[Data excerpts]
--
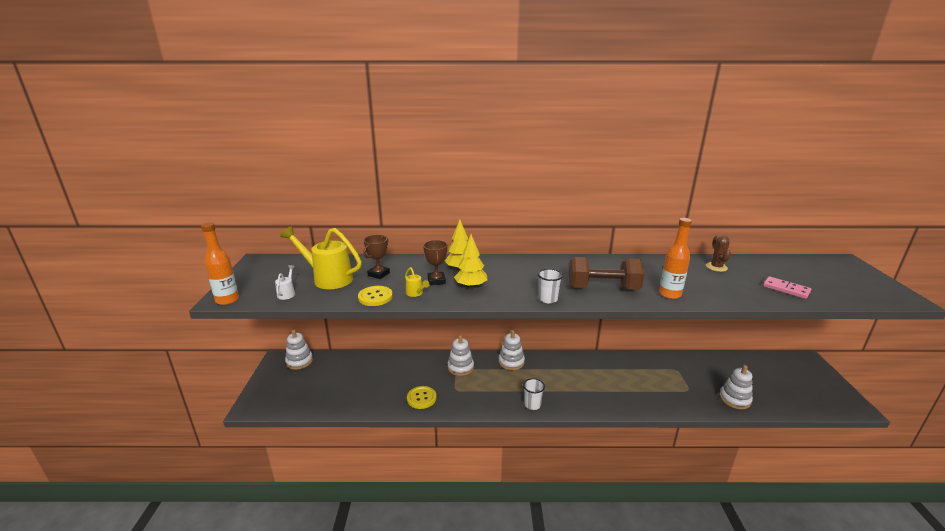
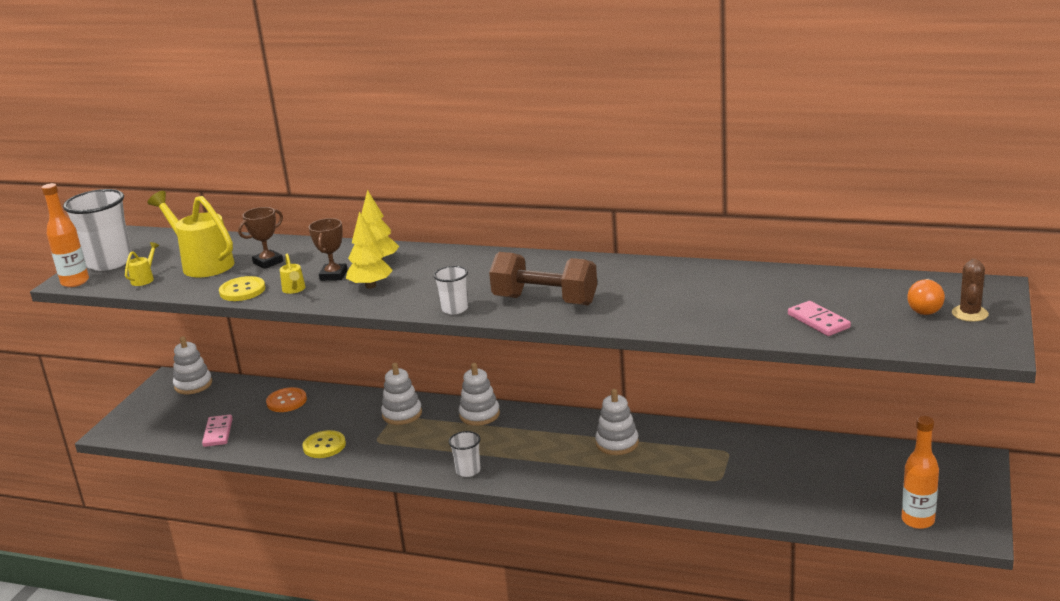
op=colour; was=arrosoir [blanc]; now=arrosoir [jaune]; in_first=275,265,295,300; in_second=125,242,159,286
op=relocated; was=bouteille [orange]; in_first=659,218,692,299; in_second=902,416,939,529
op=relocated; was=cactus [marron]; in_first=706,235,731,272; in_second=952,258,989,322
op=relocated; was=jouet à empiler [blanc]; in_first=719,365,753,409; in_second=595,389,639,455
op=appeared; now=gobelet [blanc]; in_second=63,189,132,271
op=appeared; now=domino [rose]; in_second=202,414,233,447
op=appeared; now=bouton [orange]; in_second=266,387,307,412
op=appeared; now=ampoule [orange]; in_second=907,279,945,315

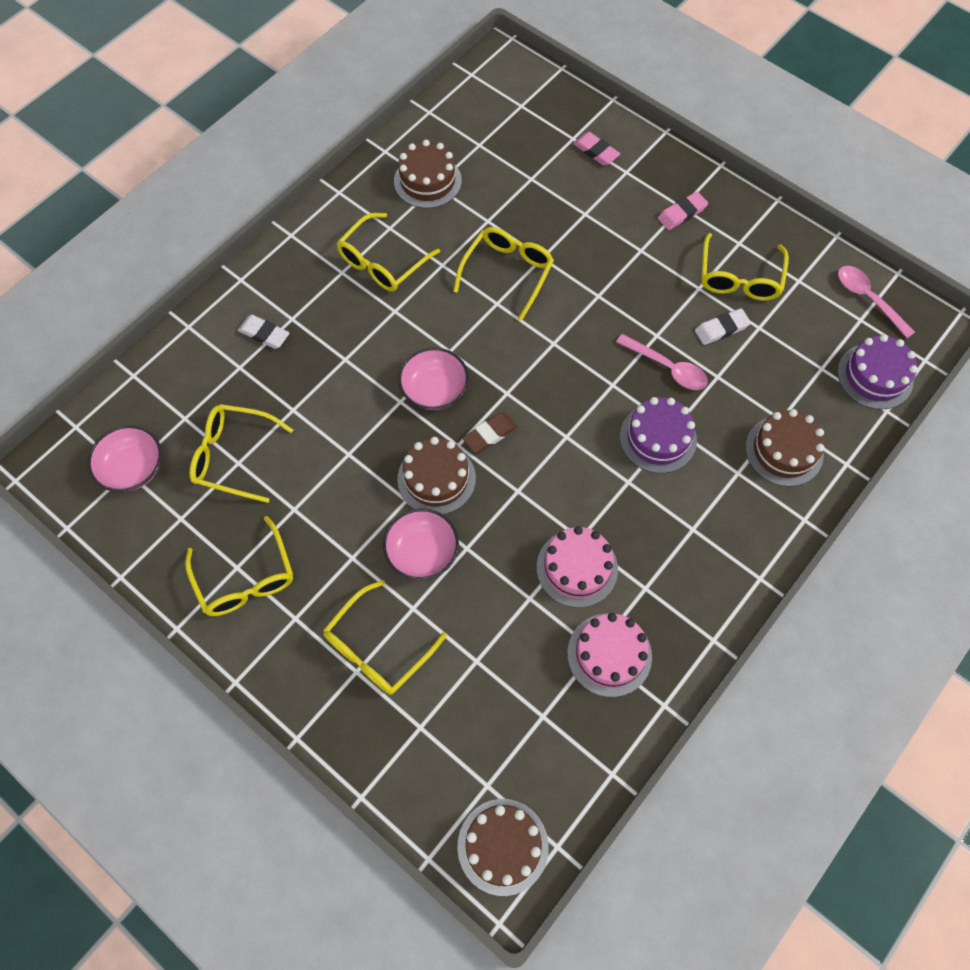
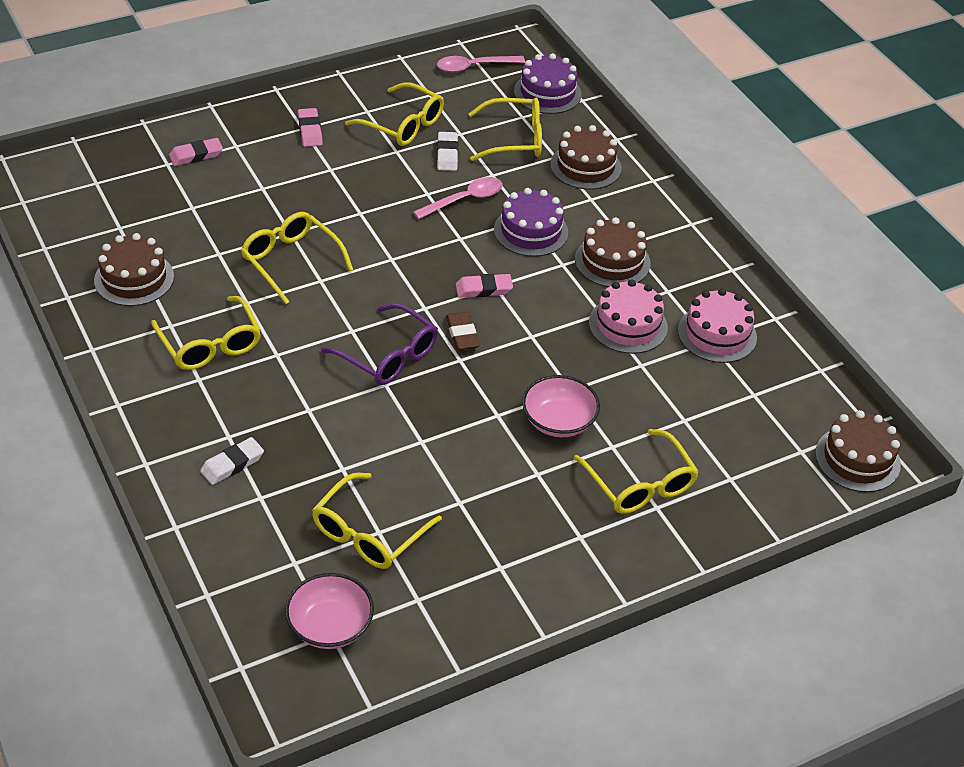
op=relocated; was=lunettes [jaune]; in_first=185,516,293,616; in_second=468,98,542,161
op=relocated; was=gâteau [marron]; in_first=397,437,476,515; in_second=575,217,651,287
op=exchanged; was=bol [rose]; now=lunettes [violet]; in_first=398,347,469,410; in_second=321,303,438,385
op=appeared; now=gomme [rose]; in_second=456,274,513,298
--
Look for the string "blanc" in the records, and copy every line where it is found.

op=colour; was=arrosoir [blanc]; now=arrosoir [jaune]; in_first=275,265,295,300; in_second=125,242,159,286
op=relocated; was=jouet à empiler [blanc]; in_first=719,365,753,409; in_second=595,389,639,455
op=appeared; now=gobelet [blanc]; in_second=63,189,132,271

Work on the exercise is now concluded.